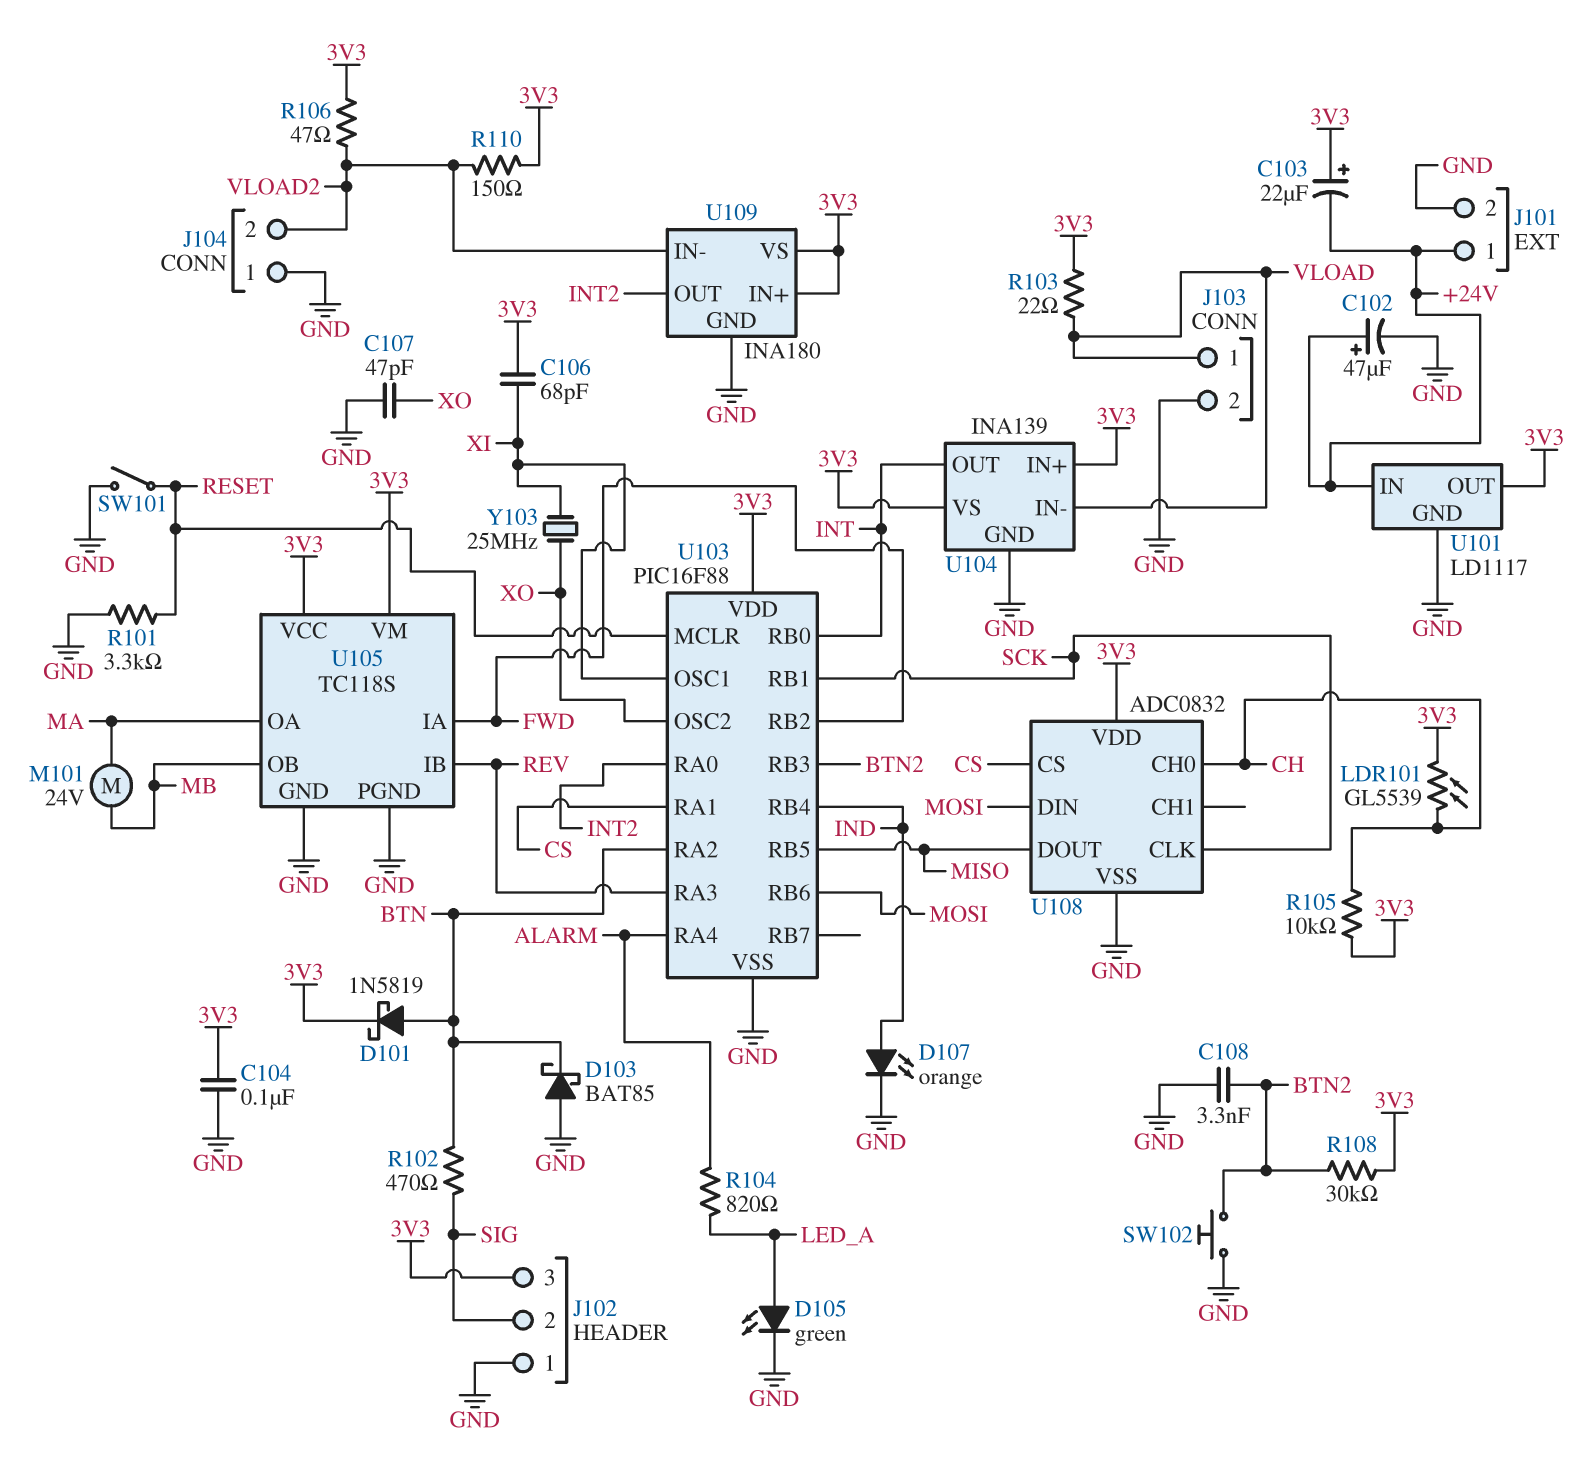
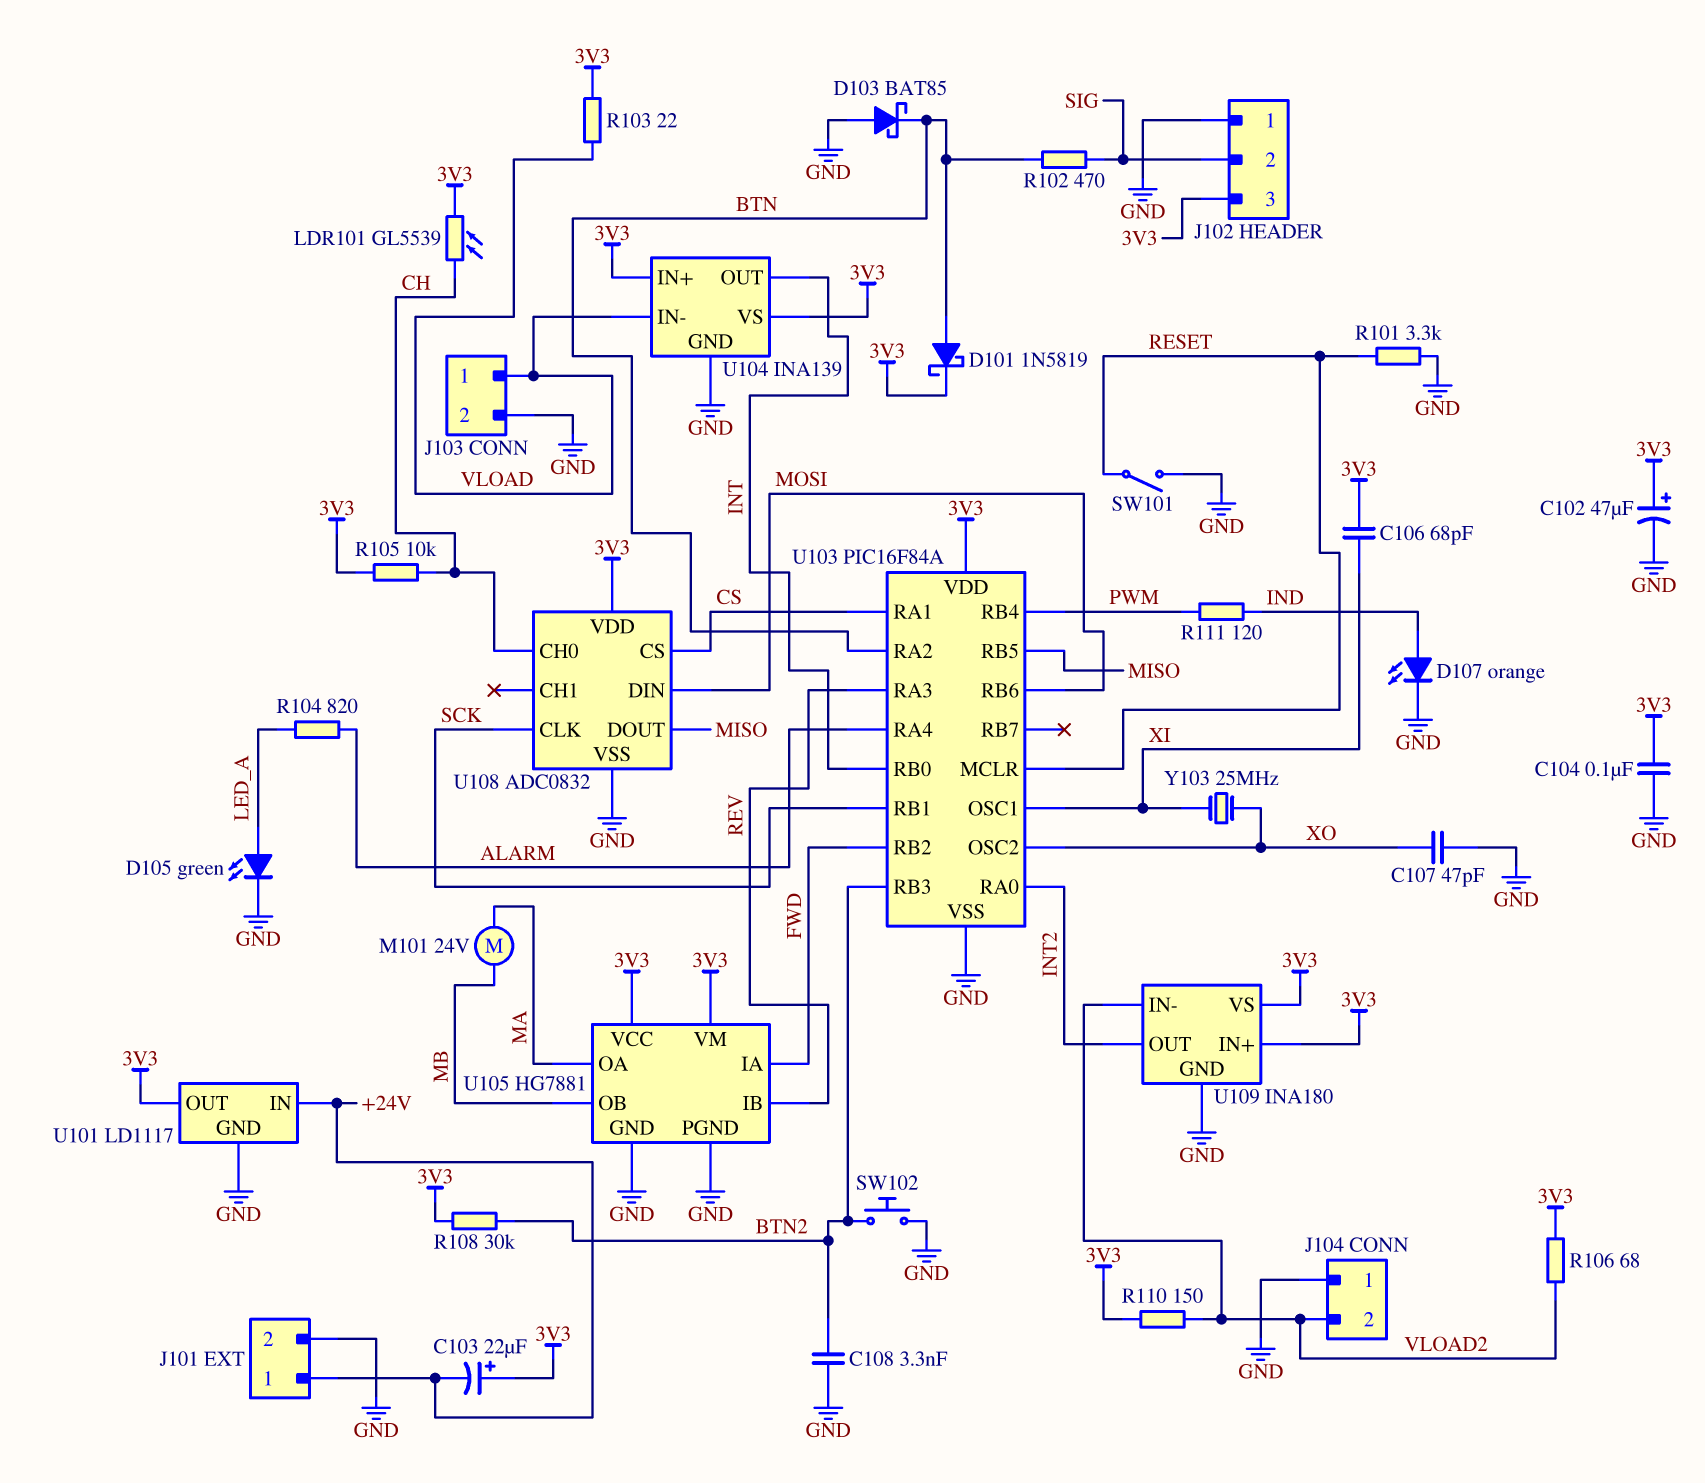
C102: 47uF (plus +24V, minus GND) -> 47uF (plus 3V3, minus GND)
R106: 47 (3V3, VLOAD2) -> 68 (3V3, VLOAD2)
R111: none -> 120 (IND, PWM)
U103: PIC16F88 -> PIC16F84A
U103 pin RB4: IND -> PWM
U105: TC118S -> HG7881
━━━━━━━━━━━━━━━━━━━━━━━━━━━━━━
Could you repeat all of the data exactly, minus the pictures?

(Task output):
C102: 47uF (plus +24V, minus GND) -> 47uF (plus 3V3, minus GND)
R106: 47 (3V3, VLOAD2) -> 68 (3V3, VLOAD2)
R111: none -> 120 (IND, PWM)
U103: PIC16F88 -> PIC16F84A
U103 pin RB4: IND -> PWM
U105: TC118S -> HG7881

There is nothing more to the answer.